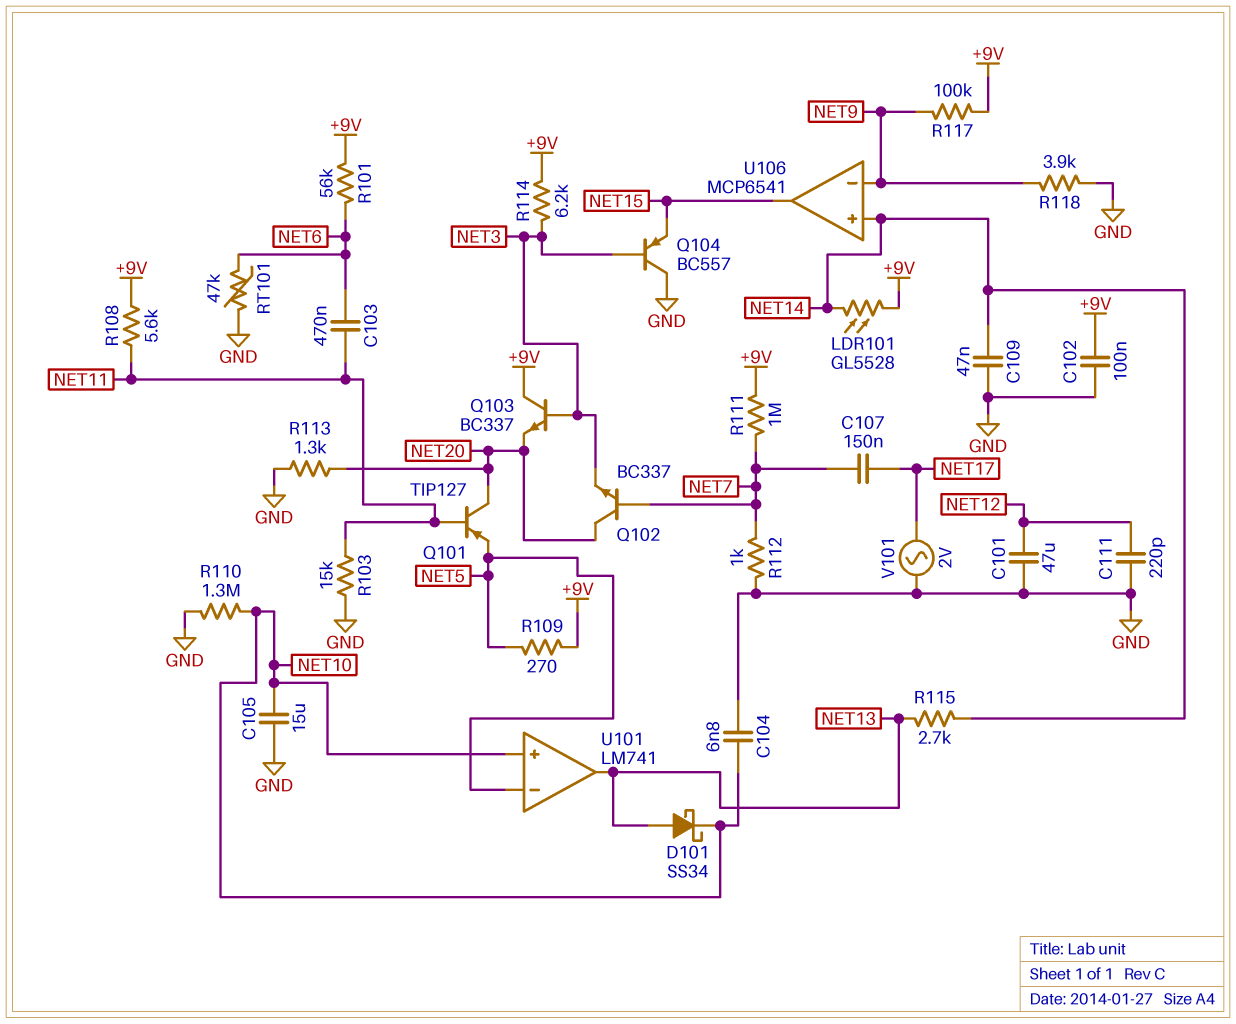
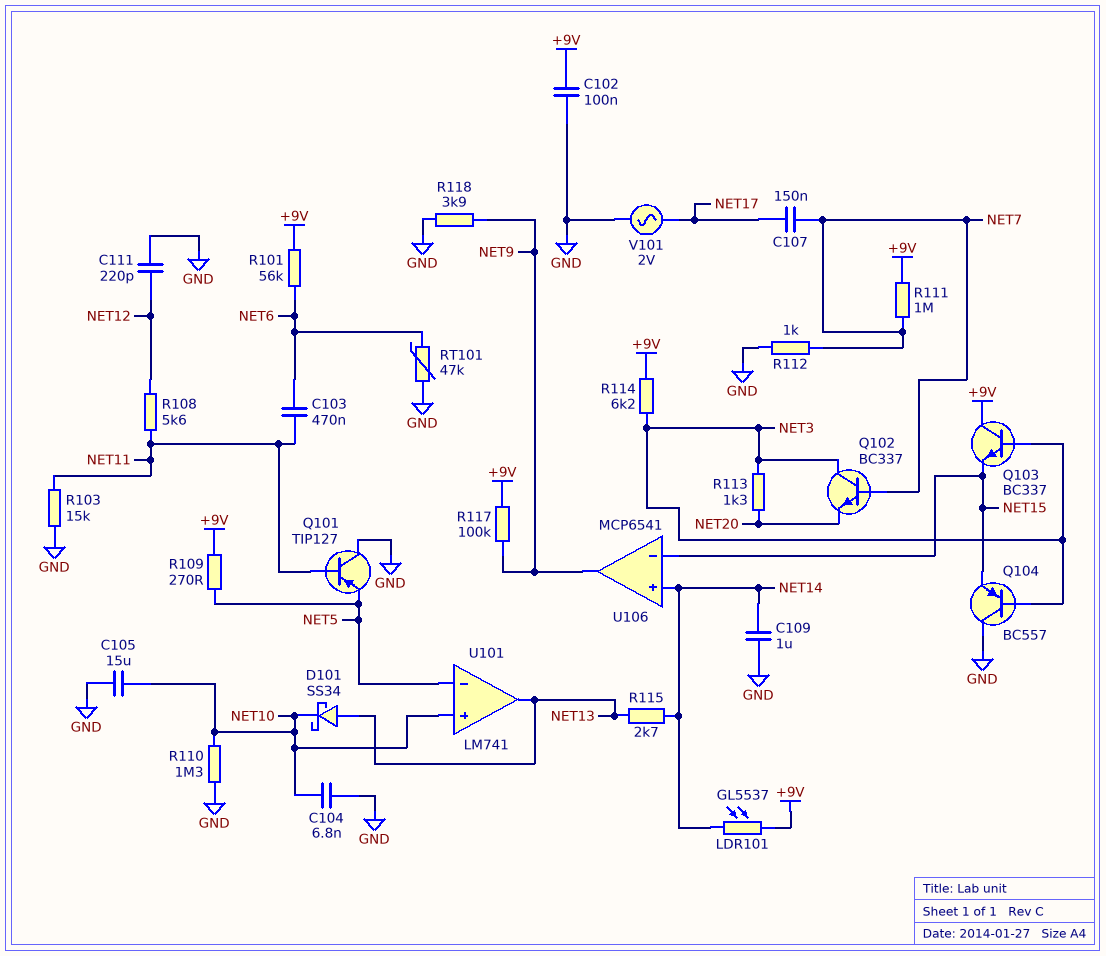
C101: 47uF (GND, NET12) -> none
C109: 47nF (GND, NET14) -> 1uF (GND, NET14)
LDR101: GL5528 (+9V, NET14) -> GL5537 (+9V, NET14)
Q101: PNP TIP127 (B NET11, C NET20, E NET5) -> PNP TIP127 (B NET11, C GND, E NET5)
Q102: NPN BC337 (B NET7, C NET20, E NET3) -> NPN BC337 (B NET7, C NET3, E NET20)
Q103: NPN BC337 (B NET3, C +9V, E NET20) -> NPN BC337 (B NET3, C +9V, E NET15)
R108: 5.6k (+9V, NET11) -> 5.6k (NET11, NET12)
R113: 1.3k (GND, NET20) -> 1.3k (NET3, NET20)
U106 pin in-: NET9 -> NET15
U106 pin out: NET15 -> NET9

::::::

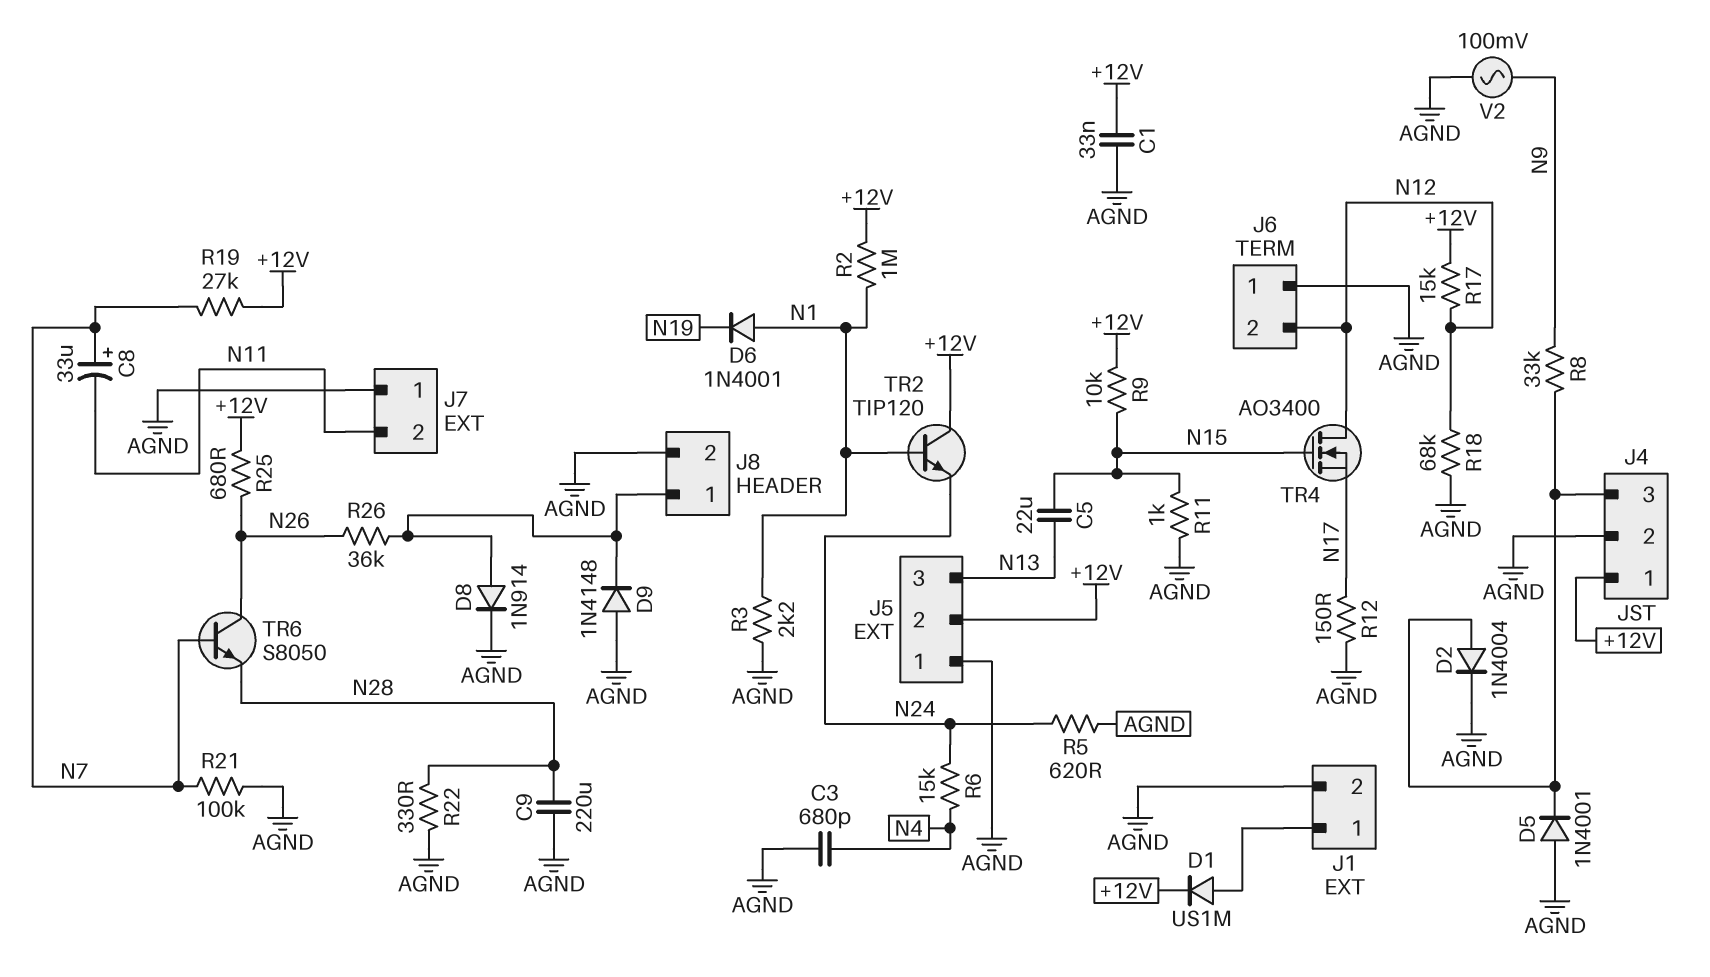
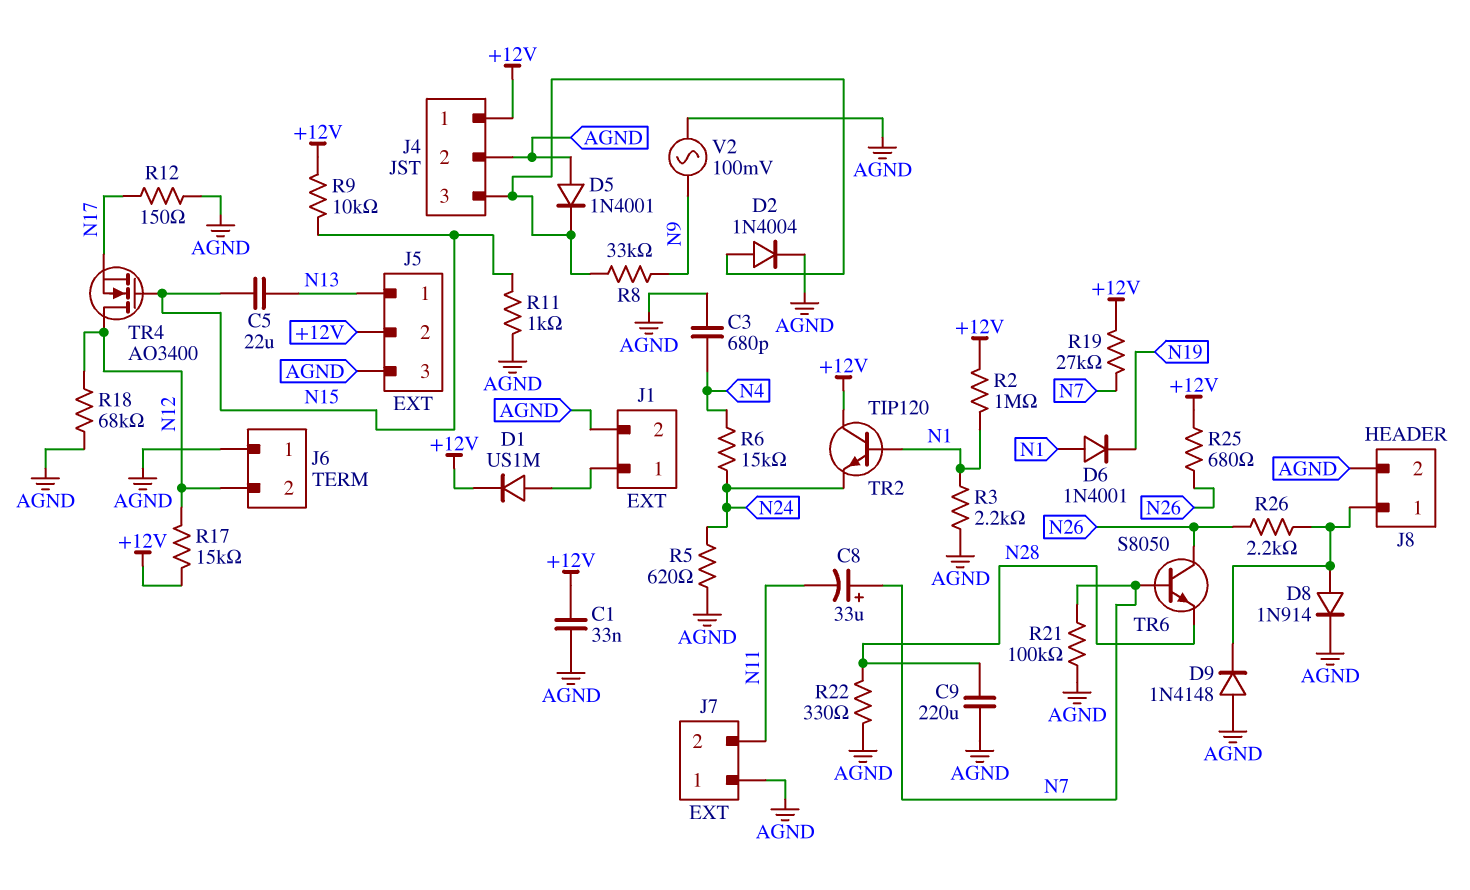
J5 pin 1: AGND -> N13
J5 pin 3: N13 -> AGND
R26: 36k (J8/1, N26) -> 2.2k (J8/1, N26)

::::::

- [Exercise prompt]: The lines above from the one containing "R113: 1.3k (GND, NET20) -> 1.3k (NET3, NET20)" through the one containing "U106 pin out: NET15 -> NET9" are to be set down exactly, and no others.

- [Answer section]:
R113: 1.3k (GND, NET20) -> 1.3k (NET3, NET20)
U106 pin in-: NET9 -> NET15
U106 pin out: NET15 -> NET9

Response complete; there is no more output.